Go through the data below and return each line where the string "BUSY" appears.

> _MATERIAL FOR THIS TASK_
· · ·

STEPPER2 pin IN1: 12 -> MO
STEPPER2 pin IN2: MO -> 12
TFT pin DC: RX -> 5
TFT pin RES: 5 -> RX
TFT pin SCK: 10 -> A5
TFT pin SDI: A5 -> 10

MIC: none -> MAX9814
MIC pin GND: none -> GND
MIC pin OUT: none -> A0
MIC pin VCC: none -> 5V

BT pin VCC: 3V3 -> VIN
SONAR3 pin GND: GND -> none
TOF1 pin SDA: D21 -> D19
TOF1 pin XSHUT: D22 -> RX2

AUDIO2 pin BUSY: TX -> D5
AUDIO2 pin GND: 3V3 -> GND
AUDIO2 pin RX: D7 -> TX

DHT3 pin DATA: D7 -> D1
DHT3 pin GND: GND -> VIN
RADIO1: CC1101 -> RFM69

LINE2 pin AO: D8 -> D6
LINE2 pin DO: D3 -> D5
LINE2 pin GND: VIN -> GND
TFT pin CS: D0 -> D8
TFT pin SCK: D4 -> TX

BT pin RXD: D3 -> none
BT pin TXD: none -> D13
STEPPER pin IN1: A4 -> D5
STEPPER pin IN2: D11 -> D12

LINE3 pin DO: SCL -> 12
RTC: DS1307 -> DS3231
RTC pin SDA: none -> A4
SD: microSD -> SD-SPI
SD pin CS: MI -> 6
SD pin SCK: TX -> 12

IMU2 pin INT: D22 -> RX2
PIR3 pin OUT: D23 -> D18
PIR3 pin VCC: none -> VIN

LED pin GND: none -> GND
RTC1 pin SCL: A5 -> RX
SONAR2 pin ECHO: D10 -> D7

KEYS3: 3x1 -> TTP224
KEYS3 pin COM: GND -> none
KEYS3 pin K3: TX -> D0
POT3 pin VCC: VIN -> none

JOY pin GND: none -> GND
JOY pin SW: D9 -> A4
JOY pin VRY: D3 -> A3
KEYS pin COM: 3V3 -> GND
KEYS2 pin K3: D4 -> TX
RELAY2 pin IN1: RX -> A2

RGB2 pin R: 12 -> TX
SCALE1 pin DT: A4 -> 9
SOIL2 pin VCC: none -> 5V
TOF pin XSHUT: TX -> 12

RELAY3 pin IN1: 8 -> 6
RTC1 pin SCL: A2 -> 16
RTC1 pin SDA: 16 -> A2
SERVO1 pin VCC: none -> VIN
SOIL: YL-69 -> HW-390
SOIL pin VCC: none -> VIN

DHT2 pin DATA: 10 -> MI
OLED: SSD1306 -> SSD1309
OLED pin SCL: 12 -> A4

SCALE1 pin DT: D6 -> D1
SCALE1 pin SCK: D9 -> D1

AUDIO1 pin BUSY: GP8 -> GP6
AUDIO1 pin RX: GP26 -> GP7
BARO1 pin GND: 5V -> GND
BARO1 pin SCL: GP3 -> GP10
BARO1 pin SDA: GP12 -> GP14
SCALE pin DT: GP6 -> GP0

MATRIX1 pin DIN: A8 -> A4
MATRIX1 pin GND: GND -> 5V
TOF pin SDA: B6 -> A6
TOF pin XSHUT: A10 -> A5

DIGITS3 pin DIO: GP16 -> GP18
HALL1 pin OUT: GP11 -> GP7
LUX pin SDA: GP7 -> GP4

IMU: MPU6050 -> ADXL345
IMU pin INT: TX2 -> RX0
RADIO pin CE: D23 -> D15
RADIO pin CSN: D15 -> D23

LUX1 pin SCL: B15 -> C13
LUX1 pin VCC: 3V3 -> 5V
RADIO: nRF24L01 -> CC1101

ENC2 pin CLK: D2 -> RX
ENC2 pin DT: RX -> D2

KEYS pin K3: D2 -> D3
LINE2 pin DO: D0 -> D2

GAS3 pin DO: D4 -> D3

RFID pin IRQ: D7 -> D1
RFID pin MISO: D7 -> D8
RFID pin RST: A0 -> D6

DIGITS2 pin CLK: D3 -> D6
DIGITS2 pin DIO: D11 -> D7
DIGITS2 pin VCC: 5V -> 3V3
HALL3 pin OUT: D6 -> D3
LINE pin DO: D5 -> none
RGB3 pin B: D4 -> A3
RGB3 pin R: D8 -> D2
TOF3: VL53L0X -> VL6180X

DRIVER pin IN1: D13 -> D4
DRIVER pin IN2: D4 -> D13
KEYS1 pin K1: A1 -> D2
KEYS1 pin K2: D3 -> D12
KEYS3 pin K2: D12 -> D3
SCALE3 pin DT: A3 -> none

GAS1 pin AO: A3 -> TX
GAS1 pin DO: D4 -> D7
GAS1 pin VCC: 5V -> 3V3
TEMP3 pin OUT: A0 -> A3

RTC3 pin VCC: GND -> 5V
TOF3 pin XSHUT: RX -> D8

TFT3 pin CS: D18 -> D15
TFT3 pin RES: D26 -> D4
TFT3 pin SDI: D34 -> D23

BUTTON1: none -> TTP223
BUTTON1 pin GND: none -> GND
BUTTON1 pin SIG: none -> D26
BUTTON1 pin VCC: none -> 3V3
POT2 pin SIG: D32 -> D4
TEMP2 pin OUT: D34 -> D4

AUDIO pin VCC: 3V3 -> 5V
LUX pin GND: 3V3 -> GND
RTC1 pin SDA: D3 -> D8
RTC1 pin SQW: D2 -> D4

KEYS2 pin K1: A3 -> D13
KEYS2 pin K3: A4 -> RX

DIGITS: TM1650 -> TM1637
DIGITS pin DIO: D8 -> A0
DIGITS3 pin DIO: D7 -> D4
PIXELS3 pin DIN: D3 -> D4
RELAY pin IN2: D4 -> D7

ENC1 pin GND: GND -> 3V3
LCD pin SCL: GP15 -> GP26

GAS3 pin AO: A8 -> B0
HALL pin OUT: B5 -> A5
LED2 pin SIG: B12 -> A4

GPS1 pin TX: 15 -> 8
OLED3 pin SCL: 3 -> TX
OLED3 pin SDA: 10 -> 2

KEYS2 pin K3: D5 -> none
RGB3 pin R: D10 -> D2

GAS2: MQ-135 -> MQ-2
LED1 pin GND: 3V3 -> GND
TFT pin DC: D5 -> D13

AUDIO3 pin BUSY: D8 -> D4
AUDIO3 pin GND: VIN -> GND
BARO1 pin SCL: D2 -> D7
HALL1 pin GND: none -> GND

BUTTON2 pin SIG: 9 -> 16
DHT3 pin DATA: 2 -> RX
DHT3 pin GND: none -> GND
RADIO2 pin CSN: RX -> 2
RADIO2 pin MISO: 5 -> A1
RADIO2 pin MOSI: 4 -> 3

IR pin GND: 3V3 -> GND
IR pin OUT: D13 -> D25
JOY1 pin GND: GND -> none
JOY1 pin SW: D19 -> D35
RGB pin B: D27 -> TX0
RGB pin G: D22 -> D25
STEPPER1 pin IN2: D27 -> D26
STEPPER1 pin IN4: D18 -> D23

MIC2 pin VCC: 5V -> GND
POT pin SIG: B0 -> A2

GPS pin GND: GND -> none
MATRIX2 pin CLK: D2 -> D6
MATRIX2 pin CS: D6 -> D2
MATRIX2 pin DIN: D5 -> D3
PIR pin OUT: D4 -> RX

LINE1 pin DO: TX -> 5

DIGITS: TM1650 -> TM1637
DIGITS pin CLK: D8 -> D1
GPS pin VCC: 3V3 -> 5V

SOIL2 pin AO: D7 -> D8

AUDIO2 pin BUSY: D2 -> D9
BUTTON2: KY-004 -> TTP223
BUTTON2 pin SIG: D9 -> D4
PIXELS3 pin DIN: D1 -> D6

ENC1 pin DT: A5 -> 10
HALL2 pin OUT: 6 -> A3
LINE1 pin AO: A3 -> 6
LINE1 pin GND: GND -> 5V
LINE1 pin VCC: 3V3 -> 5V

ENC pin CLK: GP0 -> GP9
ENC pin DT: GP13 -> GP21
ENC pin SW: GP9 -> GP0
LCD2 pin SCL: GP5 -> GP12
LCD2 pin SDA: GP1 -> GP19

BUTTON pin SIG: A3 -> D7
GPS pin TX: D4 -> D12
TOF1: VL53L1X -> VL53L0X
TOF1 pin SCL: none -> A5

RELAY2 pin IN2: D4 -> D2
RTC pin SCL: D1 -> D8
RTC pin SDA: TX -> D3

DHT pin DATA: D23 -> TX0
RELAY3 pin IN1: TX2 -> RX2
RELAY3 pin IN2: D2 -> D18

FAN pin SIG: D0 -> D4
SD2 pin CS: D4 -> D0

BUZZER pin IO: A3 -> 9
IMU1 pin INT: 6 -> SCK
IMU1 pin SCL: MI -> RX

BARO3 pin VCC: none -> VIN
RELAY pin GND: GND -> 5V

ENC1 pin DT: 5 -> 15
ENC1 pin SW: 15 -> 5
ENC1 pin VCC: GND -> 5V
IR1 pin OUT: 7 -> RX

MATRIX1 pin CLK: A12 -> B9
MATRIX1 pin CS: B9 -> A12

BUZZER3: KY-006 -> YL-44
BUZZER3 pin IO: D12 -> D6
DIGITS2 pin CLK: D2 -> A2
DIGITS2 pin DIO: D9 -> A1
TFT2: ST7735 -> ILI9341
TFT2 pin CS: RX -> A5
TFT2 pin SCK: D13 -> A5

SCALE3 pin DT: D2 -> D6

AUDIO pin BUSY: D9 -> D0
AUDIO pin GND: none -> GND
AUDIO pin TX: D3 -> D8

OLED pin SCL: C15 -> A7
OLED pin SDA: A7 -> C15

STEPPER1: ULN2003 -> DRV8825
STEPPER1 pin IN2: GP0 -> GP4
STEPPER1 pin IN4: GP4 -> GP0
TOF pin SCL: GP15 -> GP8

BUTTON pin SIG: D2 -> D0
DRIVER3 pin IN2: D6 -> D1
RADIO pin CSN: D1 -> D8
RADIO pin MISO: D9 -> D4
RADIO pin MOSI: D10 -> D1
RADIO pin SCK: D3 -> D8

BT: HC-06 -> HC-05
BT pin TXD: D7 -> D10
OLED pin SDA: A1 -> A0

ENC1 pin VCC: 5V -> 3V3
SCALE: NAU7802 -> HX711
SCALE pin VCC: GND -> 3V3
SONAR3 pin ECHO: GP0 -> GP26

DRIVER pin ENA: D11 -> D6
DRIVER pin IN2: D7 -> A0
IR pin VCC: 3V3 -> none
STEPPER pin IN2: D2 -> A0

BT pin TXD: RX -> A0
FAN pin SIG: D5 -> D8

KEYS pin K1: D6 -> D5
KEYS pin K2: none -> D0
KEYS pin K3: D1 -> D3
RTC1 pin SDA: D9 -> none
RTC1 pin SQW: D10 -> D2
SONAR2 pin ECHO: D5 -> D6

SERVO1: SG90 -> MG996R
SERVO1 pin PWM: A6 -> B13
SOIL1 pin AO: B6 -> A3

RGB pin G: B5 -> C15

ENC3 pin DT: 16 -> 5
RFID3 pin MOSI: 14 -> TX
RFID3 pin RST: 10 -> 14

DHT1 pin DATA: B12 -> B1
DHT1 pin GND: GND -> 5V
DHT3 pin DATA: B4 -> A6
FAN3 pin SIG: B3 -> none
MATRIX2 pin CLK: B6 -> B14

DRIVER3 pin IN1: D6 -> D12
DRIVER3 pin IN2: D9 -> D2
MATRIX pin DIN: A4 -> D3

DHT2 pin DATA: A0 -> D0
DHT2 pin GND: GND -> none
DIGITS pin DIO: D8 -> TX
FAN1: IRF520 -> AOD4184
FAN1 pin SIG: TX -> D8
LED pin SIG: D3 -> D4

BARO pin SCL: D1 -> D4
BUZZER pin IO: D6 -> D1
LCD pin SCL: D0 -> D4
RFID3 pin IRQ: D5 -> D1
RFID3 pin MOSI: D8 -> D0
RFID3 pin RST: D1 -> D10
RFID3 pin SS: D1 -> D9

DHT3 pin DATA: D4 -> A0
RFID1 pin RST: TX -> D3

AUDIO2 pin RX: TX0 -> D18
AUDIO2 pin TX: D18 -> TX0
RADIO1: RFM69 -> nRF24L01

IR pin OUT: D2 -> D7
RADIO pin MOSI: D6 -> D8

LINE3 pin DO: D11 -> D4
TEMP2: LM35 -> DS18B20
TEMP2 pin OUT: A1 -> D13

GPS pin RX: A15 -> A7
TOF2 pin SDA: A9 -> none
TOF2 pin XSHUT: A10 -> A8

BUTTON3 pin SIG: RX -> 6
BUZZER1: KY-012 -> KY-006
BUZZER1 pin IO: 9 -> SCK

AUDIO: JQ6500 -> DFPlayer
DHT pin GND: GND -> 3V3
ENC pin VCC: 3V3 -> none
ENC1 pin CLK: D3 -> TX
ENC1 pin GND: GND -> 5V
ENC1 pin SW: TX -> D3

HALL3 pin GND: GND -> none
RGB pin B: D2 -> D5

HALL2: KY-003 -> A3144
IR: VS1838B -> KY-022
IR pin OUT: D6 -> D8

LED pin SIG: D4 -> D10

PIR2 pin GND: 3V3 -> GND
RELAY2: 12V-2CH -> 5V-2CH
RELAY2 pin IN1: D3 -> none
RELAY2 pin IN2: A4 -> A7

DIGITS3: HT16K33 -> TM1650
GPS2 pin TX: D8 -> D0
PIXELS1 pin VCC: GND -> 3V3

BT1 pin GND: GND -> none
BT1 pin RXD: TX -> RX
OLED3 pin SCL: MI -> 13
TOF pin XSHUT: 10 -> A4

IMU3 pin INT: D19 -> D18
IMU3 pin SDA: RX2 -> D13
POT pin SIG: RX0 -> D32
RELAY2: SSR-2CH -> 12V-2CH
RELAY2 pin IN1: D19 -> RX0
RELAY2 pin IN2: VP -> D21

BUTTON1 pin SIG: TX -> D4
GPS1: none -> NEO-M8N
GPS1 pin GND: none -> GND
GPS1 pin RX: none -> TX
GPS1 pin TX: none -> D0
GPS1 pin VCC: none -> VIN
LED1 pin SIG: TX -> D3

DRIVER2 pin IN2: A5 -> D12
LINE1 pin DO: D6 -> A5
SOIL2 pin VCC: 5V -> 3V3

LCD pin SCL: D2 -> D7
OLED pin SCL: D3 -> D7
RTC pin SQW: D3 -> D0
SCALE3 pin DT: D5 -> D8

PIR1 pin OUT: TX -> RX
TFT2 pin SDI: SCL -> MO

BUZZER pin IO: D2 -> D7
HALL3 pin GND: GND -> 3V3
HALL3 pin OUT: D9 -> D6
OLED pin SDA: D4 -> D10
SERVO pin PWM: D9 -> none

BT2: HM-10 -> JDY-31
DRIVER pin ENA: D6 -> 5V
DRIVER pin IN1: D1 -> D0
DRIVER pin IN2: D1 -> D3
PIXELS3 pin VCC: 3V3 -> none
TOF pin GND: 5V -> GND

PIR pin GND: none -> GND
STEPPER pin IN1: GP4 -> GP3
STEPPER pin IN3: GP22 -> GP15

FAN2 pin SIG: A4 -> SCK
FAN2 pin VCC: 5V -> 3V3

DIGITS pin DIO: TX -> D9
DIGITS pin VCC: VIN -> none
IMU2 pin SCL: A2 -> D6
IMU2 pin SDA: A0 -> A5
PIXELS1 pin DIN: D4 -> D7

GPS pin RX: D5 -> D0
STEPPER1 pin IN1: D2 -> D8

· · ·

> _REPLY TO THE EXERCISE_
AUDIO2 pin BUSY: TX -> D5
AUDIO1 pin BUSY: GP8 -> GP6
AUDIO3 pin BUSY: D8 -> D4
AUDIO2 pin BUSY: D2 -> D9
AUDIO pin BUSY: D9 -> D0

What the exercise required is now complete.